Excerpted records:
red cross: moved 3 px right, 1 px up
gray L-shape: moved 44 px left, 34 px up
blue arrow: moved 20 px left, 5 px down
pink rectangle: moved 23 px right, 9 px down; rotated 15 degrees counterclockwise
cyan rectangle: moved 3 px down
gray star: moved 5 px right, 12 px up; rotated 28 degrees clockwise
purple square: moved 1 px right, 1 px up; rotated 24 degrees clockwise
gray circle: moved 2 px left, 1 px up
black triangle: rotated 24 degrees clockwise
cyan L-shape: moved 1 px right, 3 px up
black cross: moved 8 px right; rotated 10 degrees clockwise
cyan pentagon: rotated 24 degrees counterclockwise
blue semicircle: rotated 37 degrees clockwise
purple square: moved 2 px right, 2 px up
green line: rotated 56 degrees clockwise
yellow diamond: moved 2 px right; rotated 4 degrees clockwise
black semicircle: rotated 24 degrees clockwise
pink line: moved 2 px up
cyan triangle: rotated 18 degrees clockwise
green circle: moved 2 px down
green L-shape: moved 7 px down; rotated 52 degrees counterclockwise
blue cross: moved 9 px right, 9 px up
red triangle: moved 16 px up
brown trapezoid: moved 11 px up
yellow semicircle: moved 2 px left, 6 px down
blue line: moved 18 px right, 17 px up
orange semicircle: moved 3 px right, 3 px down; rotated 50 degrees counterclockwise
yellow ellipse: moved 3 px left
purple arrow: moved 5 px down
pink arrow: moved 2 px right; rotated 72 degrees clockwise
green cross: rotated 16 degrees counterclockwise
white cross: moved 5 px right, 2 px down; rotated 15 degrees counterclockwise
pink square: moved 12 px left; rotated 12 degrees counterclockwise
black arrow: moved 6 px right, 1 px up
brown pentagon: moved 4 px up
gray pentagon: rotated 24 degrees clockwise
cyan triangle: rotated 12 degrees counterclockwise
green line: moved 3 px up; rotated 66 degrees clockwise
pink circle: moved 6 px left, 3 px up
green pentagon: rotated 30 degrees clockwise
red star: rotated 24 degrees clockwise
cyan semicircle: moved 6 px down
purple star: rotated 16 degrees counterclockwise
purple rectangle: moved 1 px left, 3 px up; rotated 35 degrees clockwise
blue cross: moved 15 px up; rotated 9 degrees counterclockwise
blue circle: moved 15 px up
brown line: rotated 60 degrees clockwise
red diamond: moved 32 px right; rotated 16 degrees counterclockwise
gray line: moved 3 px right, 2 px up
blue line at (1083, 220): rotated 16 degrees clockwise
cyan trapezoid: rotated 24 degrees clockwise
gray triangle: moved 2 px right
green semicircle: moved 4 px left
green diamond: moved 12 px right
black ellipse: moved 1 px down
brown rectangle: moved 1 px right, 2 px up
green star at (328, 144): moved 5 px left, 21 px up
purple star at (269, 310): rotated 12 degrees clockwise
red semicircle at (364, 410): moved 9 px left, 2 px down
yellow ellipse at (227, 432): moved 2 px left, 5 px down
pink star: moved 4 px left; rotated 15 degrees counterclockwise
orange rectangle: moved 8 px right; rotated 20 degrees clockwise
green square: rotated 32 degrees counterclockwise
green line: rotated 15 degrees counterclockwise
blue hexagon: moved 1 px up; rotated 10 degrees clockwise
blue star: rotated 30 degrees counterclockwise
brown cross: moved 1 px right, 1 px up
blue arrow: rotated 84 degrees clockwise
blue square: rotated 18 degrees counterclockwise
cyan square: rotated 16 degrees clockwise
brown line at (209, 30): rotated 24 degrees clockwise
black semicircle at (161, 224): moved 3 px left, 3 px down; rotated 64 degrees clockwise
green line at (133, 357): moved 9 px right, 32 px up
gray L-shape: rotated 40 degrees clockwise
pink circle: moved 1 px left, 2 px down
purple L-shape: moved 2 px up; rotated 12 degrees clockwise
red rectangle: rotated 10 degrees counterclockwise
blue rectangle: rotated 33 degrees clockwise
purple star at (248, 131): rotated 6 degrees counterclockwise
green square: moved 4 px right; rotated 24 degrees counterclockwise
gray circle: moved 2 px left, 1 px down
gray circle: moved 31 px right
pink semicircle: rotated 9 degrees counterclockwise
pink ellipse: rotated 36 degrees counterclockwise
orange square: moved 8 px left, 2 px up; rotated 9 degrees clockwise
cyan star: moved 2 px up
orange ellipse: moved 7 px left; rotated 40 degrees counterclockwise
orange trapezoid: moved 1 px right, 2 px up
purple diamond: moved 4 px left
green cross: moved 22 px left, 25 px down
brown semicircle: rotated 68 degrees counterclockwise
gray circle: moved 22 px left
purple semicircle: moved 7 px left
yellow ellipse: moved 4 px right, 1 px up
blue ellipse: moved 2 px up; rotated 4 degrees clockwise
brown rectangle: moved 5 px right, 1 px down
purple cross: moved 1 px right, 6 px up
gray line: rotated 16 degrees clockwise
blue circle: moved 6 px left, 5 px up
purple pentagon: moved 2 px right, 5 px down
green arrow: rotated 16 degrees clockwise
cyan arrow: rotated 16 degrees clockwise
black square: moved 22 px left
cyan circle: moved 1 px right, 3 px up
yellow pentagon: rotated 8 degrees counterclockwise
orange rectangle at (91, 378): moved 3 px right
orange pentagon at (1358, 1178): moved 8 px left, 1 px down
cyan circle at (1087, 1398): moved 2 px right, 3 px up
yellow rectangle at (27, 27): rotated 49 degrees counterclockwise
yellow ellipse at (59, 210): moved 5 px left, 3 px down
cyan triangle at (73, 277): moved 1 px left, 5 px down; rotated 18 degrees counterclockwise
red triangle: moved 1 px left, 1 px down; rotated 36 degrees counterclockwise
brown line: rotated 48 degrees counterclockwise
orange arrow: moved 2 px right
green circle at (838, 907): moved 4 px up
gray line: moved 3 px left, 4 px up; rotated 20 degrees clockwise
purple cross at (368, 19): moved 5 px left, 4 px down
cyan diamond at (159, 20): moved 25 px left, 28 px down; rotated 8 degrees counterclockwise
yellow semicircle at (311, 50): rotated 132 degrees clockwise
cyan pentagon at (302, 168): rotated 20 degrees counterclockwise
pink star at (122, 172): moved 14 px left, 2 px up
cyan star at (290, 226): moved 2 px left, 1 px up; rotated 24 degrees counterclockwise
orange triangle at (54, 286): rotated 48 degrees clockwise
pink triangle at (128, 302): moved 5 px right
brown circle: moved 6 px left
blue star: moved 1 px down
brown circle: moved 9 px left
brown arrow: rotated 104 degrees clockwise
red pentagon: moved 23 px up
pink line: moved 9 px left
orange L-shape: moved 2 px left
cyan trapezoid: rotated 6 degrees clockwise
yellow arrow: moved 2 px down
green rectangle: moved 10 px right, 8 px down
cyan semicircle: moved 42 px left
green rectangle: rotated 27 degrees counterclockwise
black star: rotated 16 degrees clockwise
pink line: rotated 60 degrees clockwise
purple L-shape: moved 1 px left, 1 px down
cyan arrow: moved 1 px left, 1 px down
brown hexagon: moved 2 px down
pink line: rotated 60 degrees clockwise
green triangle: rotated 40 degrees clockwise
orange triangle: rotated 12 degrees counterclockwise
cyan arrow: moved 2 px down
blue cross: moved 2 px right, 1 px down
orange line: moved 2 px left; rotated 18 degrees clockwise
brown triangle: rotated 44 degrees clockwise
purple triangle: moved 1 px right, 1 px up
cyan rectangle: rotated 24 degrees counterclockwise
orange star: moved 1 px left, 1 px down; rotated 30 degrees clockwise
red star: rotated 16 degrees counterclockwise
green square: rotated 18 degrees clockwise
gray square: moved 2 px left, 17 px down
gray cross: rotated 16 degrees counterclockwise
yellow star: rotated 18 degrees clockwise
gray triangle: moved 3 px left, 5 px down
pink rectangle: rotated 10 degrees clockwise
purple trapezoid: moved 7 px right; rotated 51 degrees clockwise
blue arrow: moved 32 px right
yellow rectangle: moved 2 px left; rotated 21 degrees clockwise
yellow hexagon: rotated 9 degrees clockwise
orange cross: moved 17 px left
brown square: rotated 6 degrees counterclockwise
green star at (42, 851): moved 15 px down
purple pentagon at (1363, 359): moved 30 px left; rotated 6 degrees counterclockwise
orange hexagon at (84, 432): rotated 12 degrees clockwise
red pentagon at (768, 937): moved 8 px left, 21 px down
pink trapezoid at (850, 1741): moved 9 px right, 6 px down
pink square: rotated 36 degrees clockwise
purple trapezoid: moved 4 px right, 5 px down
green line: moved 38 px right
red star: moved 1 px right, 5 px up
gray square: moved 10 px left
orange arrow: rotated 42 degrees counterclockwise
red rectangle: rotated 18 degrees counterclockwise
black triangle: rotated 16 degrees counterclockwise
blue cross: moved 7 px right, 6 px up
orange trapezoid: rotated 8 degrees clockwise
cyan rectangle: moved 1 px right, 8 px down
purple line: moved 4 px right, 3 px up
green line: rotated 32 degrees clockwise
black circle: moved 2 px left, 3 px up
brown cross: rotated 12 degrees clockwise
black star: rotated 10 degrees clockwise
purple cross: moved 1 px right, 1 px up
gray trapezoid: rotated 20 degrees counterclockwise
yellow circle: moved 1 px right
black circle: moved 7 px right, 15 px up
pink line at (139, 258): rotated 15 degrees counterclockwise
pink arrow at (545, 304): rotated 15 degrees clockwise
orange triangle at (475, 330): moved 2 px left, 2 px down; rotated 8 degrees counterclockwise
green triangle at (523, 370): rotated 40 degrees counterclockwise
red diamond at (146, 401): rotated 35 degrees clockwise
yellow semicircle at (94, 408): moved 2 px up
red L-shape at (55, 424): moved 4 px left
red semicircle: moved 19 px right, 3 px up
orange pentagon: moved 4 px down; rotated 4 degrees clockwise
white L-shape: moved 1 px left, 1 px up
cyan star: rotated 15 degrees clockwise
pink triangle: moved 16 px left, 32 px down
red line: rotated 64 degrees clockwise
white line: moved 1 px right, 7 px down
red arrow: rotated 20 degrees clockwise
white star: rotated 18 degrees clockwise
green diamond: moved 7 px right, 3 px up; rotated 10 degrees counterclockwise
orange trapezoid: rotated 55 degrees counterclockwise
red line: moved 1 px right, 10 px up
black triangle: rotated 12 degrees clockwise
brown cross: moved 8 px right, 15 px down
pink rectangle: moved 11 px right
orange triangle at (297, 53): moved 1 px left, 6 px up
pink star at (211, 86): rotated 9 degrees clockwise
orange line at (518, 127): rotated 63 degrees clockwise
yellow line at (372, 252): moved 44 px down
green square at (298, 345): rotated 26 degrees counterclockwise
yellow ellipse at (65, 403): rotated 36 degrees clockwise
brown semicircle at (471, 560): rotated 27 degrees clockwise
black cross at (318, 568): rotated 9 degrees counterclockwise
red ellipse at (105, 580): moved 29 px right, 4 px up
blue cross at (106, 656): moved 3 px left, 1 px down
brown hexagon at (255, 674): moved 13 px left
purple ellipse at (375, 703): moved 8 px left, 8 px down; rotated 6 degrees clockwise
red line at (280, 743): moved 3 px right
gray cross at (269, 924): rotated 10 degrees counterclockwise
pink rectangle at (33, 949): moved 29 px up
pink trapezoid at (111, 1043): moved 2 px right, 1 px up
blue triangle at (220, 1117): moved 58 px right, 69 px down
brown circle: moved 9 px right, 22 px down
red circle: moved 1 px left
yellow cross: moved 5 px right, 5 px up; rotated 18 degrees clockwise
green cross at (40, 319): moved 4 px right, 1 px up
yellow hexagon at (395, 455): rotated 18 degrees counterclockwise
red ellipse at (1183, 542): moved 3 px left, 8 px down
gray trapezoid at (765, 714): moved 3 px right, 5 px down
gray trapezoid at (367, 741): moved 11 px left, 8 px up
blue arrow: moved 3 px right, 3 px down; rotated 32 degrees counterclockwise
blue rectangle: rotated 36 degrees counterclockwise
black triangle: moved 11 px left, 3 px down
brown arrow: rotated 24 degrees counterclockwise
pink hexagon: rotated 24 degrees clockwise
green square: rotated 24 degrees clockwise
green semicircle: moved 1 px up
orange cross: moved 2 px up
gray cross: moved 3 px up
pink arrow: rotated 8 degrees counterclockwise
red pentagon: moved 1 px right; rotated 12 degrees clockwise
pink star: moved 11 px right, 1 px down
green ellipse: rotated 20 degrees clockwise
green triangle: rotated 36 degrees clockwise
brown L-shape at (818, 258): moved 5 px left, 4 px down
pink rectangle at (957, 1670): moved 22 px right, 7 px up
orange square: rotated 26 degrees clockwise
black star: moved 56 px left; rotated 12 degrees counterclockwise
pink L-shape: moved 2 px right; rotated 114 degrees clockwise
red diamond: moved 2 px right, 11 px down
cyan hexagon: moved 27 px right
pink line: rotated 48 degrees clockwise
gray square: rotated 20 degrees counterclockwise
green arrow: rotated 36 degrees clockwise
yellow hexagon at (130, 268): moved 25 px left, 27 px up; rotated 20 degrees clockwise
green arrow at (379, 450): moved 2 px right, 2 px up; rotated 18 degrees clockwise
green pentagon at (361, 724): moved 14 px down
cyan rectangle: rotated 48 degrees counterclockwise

Task to complete: From the records above, give again exactly the lines running from the line with "purple cross: moved 1 px right, 6 px up" to the line with "black star: rotated 16 degrees clockwise", inclusive.

Solved exercise:
purple cross: moved 1 px right, 6 px up
gray line: rotated 16 degrees clockwise
blue circle: moved 6 px left, 5 px up
purple pentagon: moved 2 px right, 5 px down
green arrow: rotated 16 degrees clockwise
cyan arrow: rotated 16 degrees clockwise
black square: moved 22 px left
cyan circle: moved 1 px right, 3 px up
yellow pentagon: rotated 8 degrees counterclockwise
orange rectangle at (91, 378): moved 3 px right
orange pentagon at (1358, 1178): moved 8 px left, 1 px down
cyan circle at (1087, 1398): moved 2 px right, 3 px up
yellow rectangle at (27, 27): rotated 49 degrees counterclockwise
yellow ellipse at (59, 210): moved 5 px left, 3 px down
cyan triangle at (73, 277): moved 1 px left, 5 px down; rotated 18 degrees counterclockwise
red triangle: moved 1 px left, 1 px down; rotated 36 degrees counterclockwise
brown line: rotated 48 degrees counterclockwise
orange arrow: moved 2 px right
green circle at (838, 907): moved 4 px up
gray line: moved 3 px left, 4 px up; rotated 20 degrees clockwise
purple cross at (368, 19): moved 5 px left, 4 px down
cyan diamond at (159, 20): moved 25 px left, 28 px down; rotated 8 degrees counterclockwise
yellow semicircle at (311, 50): rotated 132 degrees clockwise
cyan pentagon at (302, 168): rotated 20 degrees counterclockwise
pink star at (122, 172): moved 14 px left, 2 px up
cyan star at (290, 226): moved 2 px left, 1 px up; rotated 24 degrees counterclockwise
orange triangle at (54, 286): rotated 48 degrees clockwise
pink triangle at (128, 302): moved 5 px right
brown circle: moved 6 px left
blue star: moved 1 px down
brown circle: moved 9 px left
brown arrow: rotated 104 degrees clockwise
red pentagon: moved 23 px up
pink line: moved 9 px left
orange L-shape: moved 2 px left
cyan trapezoid: rotated 6 degrees clockwise
yellow arrow: moved 2 px down
green rectangle: moved 10 px right, 8 px down
cyan semicircle: moved 42 px left
green rectangle: rotated 27 degrees counterclockwise
black star: rotated 16 degrees clockwise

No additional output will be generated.